→ What this task involves: Only an exact repeat of the listing, without its images, counts as the answer.

───

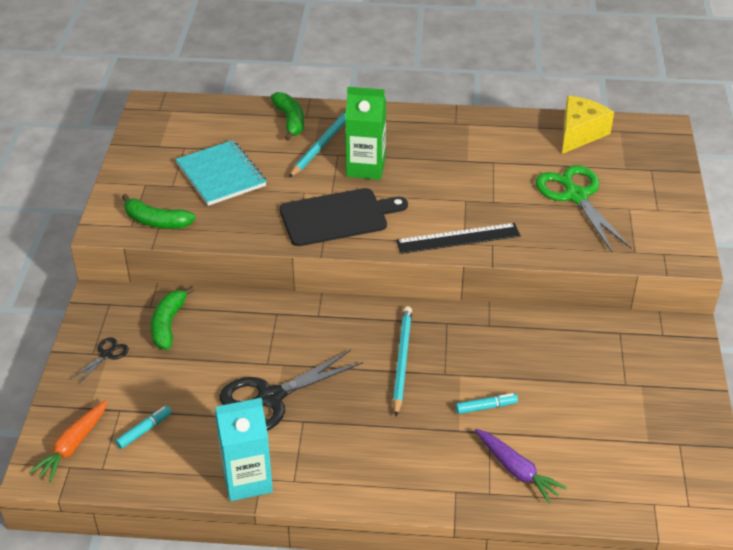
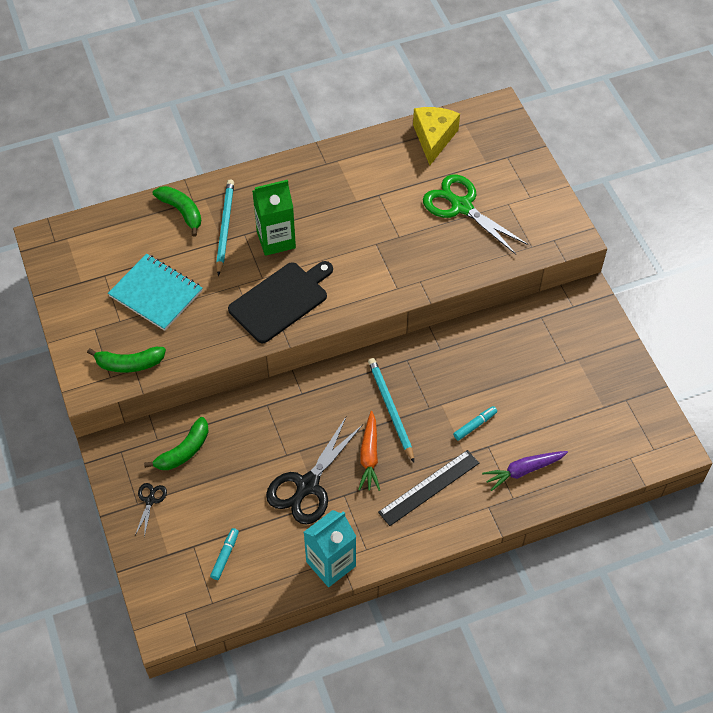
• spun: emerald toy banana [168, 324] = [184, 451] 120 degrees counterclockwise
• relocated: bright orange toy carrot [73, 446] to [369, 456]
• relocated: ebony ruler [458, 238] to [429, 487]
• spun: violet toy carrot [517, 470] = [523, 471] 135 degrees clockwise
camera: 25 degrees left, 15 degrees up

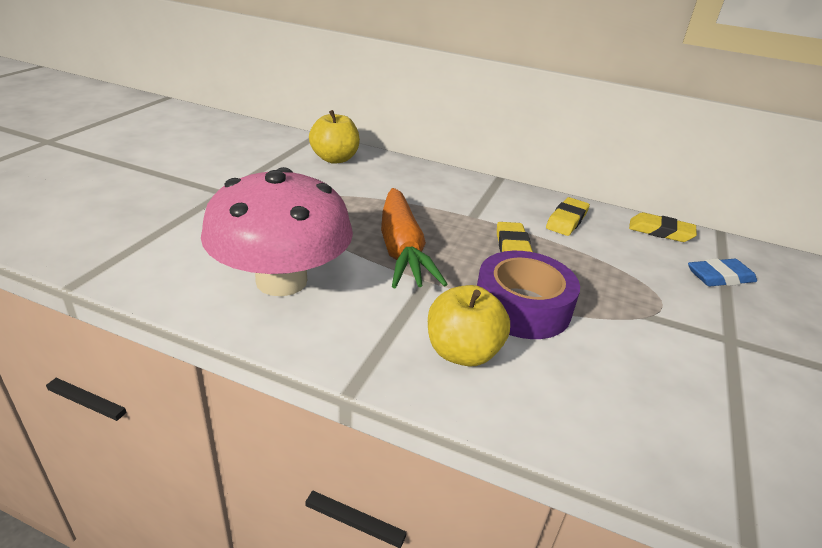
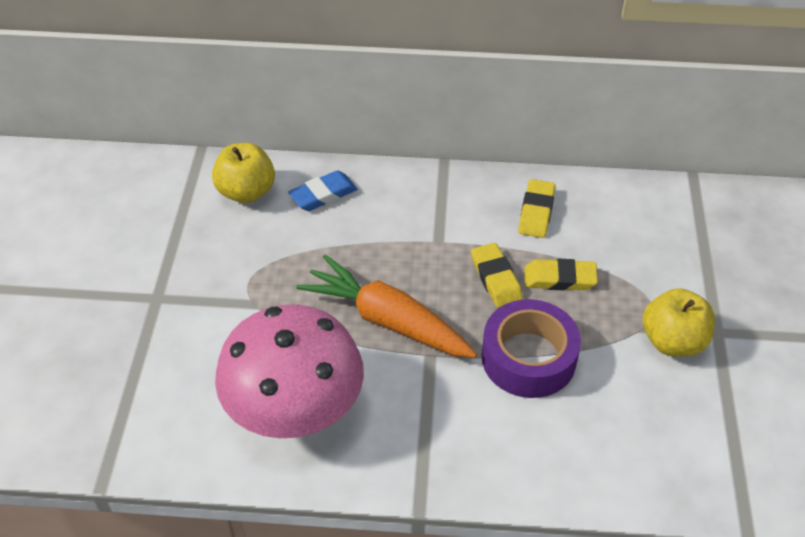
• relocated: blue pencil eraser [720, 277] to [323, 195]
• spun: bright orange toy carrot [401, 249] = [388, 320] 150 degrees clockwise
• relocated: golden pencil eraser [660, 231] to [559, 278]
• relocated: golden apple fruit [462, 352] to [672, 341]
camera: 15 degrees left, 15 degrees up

───

→ Completed exercise:
• spun: emerald toy banana [168, 324] = [184, 451] 120 degrees counterclockwise
• relocated: bright orange toy carrot [73, 446] to [369, 456]
• relocated: ebony ruler [458, 238] to [429, 487]
• spun: violet toy carrot [517, 470] = [523, 471] 135 degrees clockwise
camera: 25 degrees left, 15 degrees up

• relocated: blue pencil eraser [720, 277] to [323, 195]
• spun: bright orange toy carrot [401, 249] = [388, 320] 150 degrees clockwise
• relocated: golden pencil eraser [660, 231] to [559, 278]
• relocated: golden apple fruit [462, 352] to [672, 341]
camera: 15 degrees left, 15 degrees up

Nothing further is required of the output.